◆ Object state comparisons:
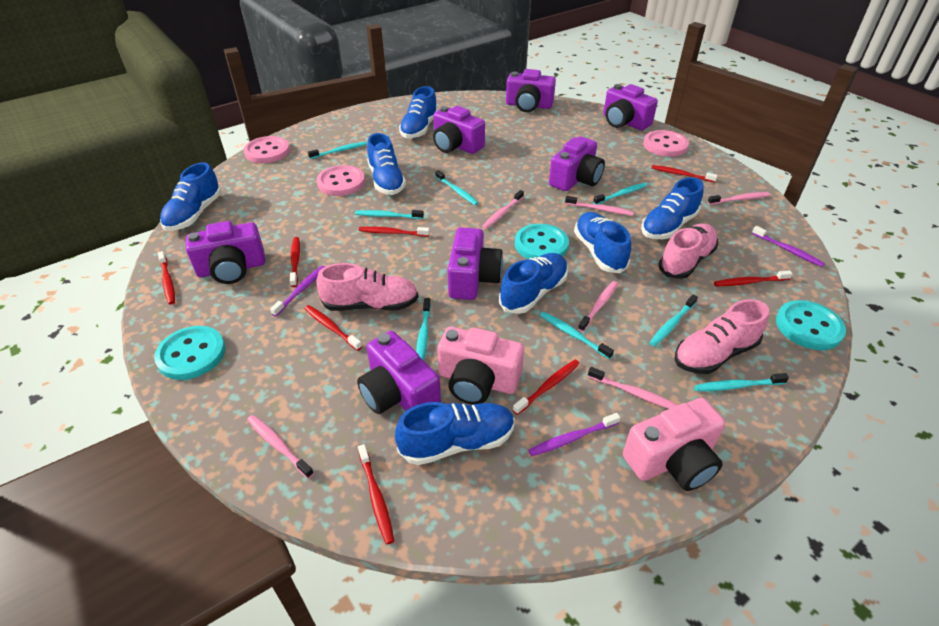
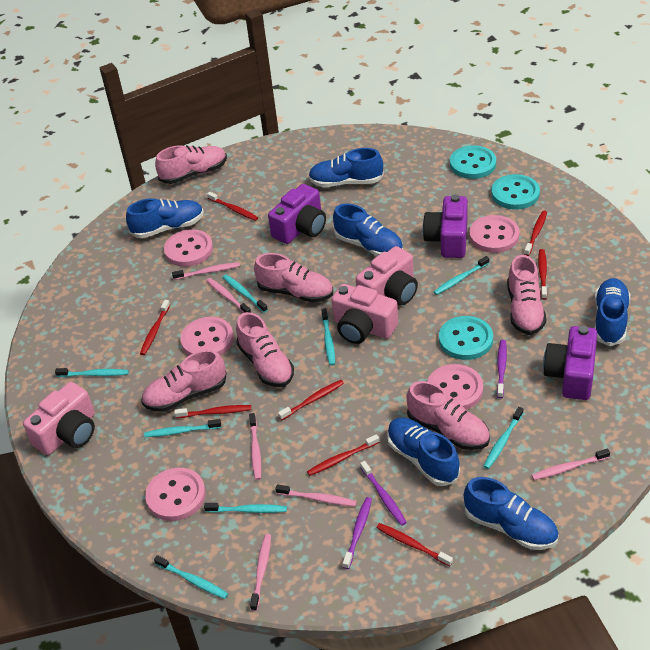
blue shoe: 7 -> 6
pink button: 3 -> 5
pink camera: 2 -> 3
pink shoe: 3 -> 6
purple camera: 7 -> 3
* * *
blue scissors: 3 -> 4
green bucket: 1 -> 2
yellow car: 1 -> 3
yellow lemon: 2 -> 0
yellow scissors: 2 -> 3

◆ Problem details: Look above for the line containing "blue scissors: 3 -> 4". Output from there through the line containing "yellow scissors: 2 -> 3", exactly and inclusively.

◆ Solved problem:
blue scissors: 3 -> 4
green bucket: 1 -> 2
yellow car: 1 -> 3
yellow lemon: 2 -> 0
yellow scissors: 2 -> 3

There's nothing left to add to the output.